## Data listing
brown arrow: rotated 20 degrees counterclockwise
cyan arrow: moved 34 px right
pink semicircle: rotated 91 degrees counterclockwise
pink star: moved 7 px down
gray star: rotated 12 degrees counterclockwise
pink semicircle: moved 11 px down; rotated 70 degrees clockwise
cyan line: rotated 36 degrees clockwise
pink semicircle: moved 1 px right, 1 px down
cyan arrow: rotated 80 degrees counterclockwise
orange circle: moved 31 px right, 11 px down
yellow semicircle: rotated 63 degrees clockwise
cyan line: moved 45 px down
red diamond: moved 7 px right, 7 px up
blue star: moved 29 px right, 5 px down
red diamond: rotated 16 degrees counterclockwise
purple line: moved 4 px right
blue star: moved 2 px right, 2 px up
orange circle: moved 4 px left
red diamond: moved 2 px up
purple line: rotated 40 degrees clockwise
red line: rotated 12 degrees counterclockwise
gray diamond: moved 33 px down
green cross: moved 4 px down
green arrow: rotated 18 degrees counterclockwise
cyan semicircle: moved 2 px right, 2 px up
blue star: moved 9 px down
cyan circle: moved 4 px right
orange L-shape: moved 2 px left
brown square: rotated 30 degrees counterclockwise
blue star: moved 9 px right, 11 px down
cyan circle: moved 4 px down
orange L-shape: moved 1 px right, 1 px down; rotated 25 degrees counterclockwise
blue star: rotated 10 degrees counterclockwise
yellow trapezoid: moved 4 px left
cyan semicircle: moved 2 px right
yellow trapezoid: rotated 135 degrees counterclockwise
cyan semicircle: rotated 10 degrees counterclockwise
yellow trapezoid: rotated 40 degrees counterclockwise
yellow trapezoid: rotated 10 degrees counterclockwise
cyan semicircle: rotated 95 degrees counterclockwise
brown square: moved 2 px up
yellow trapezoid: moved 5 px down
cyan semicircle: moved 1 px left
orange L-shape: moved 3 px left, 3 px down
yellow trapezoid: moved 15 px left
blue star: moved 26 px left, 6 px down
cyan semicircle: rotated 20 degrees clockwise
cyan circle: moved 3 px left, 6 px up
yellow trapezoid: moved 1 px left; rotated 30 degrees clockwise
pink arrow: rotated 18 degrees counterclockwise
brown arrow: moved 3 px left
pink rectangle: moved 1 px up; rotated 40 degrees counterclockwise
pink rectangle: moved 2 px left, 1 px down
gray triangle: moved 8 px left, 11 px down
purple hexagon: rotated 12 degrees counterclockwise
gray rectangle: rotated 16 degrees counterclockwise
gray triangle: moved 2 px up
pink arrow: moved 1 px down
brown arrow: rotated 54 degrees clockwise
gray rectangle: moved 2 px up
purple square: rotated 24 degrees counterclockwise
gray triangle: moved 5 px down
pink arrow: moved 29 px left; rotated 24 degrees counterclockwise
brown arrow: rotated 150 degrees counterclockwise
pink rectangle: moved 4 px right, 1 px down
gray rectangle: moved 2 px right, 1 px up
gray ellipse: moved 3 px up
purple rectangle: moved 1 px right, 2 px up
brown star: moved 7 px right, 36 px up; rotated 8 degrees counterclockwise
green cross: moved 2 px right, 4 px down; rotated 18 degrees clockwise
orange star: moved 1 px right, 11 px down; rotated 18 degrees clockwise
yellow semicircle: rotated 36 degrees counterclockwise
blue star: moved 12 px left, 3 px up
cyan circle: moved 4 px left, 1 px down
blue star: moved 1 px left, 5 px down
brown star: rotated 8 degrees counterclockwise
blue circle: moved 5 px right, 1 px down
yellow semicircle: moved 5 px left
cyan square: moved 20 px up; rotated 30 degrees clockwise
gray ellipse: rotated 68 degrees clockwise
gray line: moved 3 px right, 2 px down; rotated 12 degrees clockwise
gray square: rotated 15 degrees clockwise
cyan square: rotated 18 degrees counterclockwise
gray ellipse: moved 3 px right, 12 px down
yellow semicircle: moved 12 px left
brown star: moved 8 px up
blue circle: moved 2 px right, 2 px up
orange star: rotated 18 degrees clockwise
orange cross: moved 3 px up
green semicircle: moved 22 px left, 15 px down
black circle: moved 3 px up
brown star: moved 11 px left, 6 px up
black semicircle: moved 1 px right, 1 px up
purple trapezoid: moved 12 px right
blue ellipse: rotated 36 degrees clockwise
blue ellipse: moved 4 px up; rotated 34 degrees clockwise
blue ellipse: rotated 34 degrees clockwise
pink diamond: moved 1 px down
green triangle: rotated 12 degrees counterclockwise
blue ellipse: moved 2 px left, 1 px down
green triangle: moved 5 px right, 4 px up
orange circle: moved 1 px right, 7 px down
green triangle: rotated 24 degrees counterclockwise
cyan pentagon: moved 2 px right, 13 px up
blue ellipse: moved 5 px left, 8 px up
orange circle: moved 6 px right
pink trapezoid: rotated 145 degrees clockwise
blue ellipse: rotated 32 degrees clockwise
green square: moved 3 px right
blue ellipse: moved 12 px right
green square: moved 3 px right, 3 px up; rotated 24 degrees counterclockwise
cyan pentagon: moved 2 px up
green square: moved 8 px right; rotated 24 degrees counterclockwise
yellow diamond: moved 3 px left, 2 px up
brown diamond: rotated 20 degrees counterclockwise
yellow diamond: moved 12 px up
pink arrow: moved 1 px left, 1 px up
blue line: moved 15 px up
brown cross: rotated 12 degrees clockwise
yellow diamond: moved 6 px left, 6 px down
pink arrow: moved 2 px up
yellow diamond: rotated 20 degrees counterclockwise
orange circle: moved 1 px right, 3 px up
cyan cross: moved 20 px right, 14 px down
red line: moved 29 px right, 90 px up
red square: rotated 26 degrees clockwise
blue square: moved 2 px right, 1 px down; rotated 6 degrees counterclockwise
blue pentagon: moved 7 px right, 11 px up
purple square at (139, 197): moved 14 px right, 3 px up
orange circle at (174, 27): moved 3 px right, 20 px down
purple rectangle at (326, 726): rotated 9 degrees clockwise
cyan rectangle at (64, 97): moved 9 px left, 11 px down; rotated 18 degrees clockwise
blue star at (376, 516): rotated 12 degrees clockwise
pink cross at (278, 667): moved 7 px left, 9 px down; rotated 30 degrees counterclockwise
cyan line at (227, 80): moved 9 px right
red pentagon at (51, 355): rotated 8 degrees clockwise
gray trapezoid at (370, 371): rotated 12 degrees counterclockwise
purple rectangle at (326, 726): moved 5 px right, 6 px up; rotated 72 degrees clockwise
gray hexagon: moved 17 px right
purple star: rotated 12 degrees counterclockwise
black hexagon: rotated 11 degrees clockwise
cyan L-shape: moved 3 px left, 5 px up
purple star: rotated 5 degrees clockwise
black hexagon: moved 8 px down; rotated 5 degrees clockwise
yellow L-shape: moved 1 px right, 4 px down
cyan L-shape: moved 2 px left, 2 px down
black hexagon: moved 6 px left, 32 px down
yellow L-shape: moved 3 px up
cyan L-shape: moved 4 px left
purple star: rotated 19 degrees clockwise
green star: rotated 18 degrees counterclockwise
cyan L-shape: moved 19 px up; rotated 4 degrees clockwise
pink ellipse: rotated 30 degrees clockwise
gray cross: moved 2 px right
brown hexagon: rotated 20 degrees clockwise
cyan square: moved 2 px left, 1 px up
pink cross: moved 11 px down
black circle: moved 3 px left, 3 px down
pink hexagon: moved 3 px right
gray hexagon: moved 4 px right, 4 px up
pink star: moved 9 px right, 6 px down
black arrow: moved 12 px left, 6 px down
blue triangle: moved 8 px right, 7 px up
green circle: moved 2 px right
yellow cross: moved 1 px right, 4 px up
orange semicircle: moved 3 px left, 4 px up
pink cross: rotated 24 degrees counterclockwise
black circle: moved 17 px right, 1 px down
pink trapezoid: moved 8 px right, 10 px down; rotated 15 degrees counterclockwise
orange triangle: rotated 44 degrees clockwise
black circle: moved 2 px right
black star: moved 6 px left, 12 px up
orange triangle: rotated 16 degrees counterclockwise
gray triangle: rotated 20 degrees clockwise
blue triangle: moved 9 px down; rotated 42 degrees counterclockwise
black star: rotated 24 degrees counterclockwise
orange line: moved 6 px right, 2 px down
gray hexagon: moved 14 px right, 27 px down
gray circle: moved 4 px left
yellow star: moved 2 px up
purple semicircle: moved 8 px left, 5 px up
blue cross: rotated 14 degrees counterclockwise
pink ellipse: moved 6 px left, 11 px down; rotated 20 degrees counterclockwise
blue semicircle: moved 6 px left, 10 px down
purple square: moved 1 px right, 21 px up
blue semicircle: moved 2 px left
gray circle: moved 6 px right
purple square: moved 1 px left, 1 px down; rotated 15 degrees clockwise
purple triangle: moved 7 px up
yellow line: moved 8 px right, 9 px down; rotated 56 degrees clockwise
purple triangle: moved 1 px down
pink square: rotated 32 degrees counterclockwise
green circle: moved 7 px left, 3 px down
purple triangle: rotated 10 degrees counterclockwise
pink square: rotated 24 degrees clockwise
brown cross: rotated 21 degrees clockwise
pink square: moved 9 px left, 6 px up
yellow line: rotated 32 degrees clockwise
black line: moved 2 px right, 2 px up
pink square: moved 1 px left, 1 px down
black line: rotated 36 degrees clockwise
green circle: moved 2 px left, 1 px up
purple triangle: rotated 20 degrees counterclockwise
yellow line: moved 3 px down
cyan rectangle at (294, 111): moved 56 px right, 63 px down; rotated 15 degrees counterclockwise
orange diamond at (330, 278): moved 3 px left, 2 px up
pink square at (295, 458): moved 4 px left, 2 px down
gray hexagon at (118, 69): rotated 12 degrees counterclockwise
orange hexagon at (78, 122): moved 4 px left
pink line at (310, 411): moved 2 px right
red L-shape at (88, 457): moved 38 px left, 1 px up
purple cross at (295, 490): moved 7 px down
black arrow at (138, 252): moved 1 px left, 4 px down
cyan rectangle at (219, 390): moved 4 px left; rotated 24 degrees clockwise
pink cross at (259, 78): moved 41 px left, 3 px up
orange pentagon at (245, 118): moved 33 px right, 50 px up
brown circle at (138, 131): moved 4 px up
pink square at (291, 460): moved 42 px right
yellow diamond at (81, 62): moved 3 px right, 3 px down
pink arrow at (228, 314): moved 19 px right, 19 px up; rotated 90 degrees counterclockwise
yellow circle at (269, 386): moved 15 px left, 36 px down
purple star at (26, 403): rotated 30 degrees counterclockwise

## What you need to do
Return every line of the material that contains the string "pentagon". Case matters.

## Final result
cyan pentagon: moved 2 px right, 13 px up
cyan pentagon: moved 2 px up
blue pentagon: moved 7 px right, 11 px up
red pentagon at (51, 355): rotated 8 degrees clockwise
orange pentagon at (245, 118): moved 33 px right, 50 px up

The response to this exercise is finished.